For the entries that follow, restate word for word the line containing "(178, 306) = (511, 480): red", the line containing "(357, 431) = (705, 305): brown", and every line that lies between them.
»»
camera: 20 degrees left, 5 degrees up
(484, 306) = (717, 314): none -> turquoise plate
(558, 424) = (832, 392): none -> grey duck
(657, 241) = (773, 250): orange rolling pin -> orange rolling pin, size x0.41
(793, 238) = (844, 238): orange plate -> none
««
»»
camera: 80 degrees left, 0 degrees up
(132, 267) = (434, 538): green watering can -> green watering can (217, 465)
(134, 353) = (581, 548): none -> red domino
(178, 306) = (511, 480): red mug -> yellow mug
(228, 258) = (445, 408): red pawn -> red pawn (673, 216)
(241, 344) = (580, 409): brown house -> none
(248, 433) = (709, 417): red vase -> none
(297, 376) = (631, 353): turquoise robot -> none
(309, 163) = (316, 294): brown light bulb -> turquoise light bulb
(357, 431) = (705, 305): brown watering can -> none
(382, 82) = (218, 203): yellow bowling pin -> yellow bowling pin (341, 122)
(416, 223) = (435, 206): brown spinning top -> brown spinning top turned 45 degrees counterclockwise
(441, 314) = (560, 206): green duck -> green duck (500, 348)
««
Answer section:
(178, 306) = (511, 480): red mug -> yellow mug
(228, 258) = (445, 408): red pawn -> red pawn (673, 216)
(241, 344) = (580, 409): brown house -> none
(248, 433) = (709, 417): red vase -> none
(297, 376) = (631, 353): turquoise robot -> none
(309, 163) = (316, 294): brown light bulb -> turquoise light bulb
(357, 431) = (705, 305): brown watering can -> none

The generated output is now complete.